* _WORK ITEM_: What you return should be the full listing, exactly as given.

* _GIVEN ENTRIES_:

● ● ●

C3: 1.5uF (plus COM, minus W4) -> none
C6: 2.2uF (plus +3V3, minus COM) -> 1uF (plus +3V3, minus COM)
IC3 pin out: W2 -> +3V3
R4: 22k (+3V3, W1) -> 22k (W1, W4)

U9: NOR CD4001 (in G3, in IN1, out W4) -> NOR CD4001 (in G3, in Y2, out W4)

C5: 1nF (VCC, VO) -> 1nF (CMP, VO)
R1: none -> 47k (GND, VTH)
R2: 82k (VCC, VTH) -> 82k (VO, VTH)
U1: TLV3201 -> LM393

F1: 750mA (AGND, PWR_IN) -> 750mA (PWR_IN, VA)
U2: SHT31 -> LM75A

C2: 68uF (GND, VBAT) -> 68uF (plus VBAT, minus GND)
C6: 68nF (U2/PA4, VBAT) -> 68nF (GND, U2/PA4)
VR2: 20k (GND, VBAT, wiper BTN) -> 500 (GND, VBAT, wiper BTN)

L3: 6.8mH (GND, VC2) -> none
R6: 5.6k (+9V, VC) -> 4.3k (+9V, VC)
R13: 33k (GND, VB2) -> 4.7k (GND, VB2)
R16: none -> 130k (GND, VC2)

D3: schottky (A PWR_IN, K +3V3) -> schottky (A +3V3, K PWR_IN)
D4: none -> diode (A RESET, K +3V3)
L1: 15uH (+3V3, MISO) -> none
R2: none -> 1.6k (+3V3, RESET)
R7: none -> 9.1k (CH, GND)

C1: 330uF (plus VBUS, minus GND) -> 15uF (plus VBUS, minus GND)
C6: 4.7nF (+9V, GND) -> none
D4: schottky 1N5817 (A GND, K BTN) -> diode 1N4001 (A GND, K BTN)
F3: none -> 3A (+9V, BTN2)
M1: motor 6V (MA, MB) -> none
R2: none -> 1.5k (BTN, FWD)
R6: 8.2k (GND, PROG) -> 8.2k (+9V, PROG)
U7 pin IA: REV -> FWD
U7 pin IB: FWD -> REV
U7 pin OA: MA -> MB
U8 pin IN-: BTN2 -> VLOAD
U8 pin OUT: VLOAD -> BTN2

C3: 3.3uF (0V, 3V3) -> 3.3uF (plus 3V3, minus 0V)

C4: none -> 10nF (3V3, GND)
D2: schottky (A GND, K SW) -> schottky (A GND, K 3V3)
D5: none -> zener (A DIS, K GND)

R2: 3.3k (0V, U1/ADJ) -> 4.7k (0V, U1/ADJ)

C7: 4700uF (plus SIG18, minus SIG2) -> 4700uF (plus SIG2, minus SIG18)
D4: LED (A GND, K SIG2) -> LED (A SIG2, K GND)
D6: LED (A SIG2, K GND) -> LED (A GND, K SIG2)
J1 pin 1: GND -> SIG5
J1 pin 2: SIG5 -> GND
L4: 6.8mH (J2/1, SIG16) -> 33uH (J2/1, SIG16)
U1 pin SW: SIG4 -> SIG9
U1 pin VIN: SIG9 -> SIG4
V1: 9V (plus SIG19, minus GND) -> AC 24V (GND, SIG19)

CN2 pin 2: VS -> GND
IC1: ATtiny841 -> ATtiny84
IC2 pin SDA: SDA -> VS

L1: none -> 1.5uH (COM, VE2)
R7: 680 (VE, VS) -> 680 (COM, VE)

● ● ●

* _SOLUTION TO THIS EXERCISE_:
C3: 1.5uF (plus COM, minus W4) -> none
C6: 2.2uF (plus +3V3, minus COM) -> 1uF (plus +3V3, minus COM)
IC3 pin out: W2 -> +3V3
R4: 22k (+3V3, W1) -> 22k (W1, W4)

U9: NOR CD4001 (in G3, in IN1, out W4) -> NOR CD4001 (in G3, in Y2, out W4)

C5: 1nF (VCC, VO) -> 1nF (CMP, VO)
R1: none -> 47k (GND, VTH)
R2: 82k (VCC, VTH) -> 82k (VO, VTH)
U1: TLV3201 -> LM393

F1: 750mA (AGND, PWR_IN) -> 750mA (PWR_IN, VA)
U2: SHT31 -> LM75A

C2: 68uF (GND, VBAT) -> 68uF (plus VBAT, minus GND)
C6: 68nF (U2/PA4, VBAT) -> 68nF (GND, U2/PA4)
VR2: 20k (GND, VBAT, wiper BTN) -> 500 (GND, VBAT, wiper BTN)

L3: 6.8mH (GND, VC2) -> none
R6: 5.6k (+9V, VC) -> 4.3k (+9V, VC)
R13: 33k (GND, VB2) -> 4.7k (GND, VB2)
R16: none -> 130k (GND, VC2)

D3: schottky (A PWR_IN, K +3V3) -> schottky (A +3V3, K PWR_IN)
D4: none -> diode (A RESET, K +3V3)
L1: 15uH (+3V3, MISO) -> none
R2: none -> 1.6k (+3V3, RESET)
R7: none -> 9.1k (CH, GND)

C1: 330uF (plus VBUS, minus GND) -> 15uF (plus VBUS, minus GND)
C6: 4.7nF (+9V, GND) -> none
D4: schottky 1N5817 (A GND, K BTN) -> diode 1N4001 (A GND, K BTN)
F3: none -> 3A (+9V, BTN2)
M1: motor 6V (MA, MB) -> none
R2: none -> 1.5k (BTN, FWD)
R6: 8.2k (GND, PROG) -> 8.2k (+9V, PROG)
U7 pin IA: REV -> FWD
U7 pin IB: FWD -> REV
U7 pin OA: MA -> MB
U8 pin IN-: BTN2 -> VLOAD
U8 pin OUT: VLOAD -> BTN2

C3: 3.3uF (0V, 3V3) -> 3.3uF (plus 3V3, minus 0V)

C4: none -> 10nF (3V3, GND)
D2: schottky (A GND, K SW) -> schottky (A GND, K 3V3)
D5: none -> zener (A DIS, K GND)

R2: 3.3k (0V, U1/ADJ) -> 4.7k (0V, U1/ADJ)

C7: 4700uF (plus SIG18, minus SIG2) -> 4700uF (plus SIG2, minus SIG18)
D4: LED (A GND, K SIG2) -> LED (A SIG2, K GND)
D6: LED (A SIG2, K GND) -> LED (A GND, K SIG2)
J1 pin 1: GND -> SIG5
J1 pin 2: SIG5 -> GND
L4: 6.8mH (J2/1, SIG16) -> 33uH (J2/1, SIG16)
U1 pin SW: SIG4 -> SIG9
U1 pin VIN: SIG9 -> SIG4
V1: 9V (plus SIG19, minus GND) -> AC 24V (GND, SIG19)

CN2 pin 2: VS -> GND
IC1: ATtiny841 -> ATtiny84
IC2 pin SDA: SDA -> VS

L1: none -> 1.5uH (COM, VE2)
R7: 680 (VE, VS) -> 680 (COM, VE)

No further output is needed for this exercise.